**Aim of the task**
Your answer is a copy of every line in the records where "yellow" appears.

[Object tracking records]
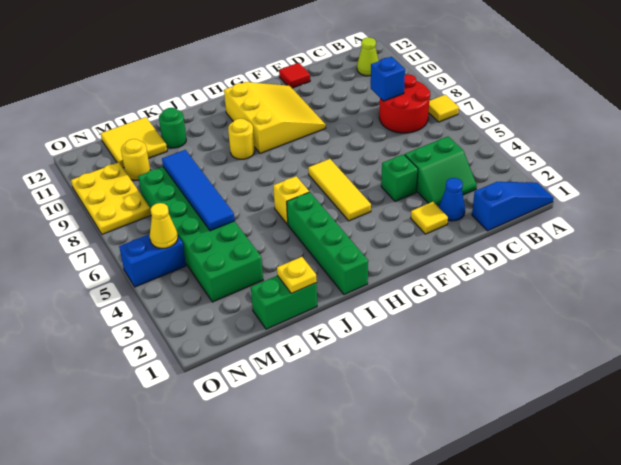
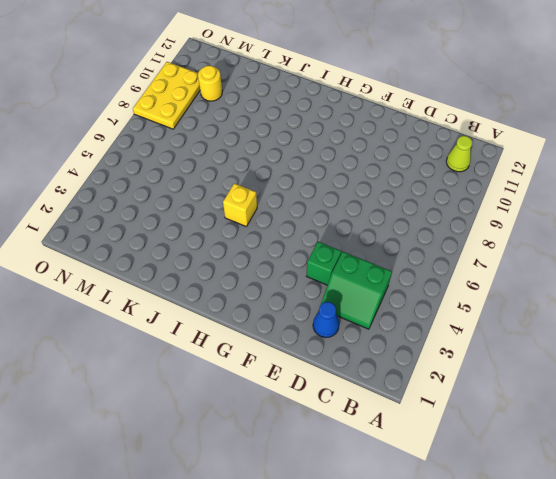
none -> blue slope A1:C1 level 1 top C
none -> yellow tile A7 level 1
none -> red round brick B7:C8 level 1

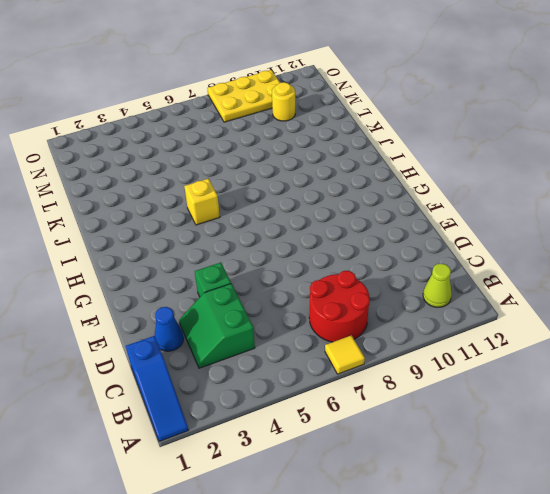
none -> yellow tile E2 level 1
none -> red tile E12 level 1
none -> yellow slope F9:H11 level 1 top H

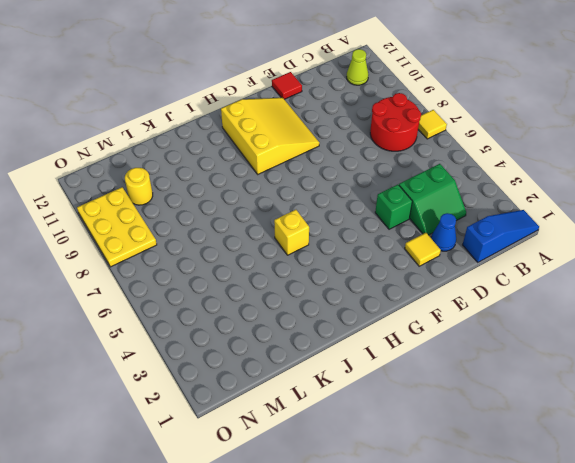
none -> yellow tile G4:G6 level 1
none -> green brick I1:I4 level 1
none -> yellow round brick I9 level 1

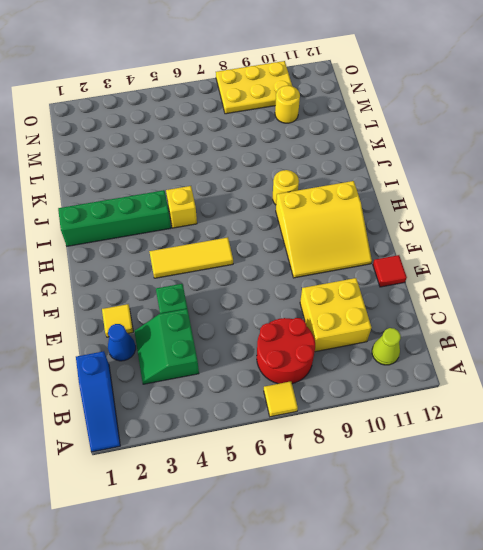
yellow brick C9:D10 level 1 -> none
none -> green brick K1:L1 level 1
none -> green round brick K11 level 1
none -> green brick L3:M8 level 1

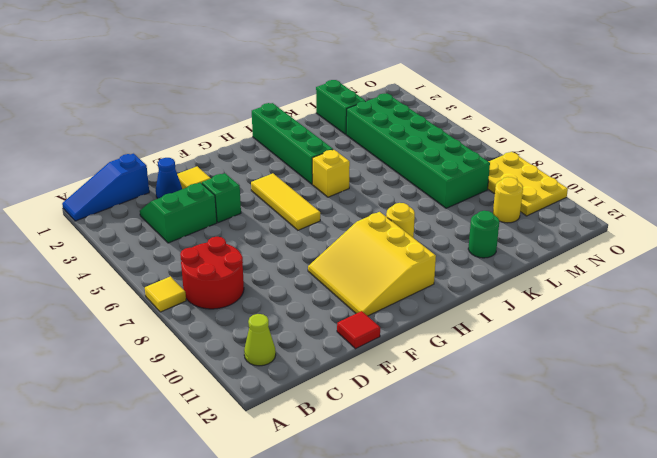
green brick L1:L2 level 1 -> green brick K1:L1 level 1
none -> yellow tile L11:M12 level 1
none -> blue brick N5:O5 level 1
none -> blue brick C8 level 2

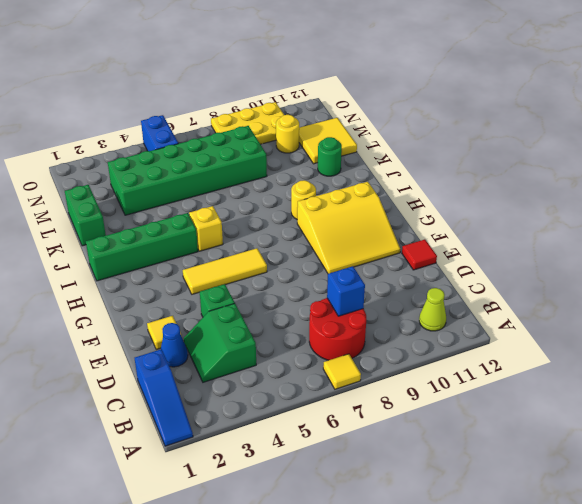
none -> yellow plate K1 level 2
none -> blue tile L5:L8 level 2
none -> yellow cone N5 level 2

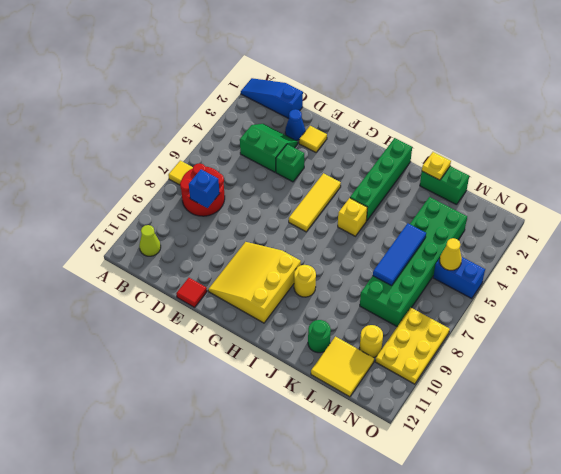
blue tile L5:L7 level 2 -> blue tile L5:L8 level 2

**Answer to the problem**
none -> yellow tile A7 level 1
none -> yellow tile E2 level 1
none -> yellow slope F9:H11 level 1 top H
none -> yellow tile G4:G6 level 1
none -> yellow round brick I9 level 1
yellow brick C9:D10 level 1 -> none
none -> yellow tile L11:M12 level 1
none -> yellow plate K1 level 2
none -> yellow cone N5 level 2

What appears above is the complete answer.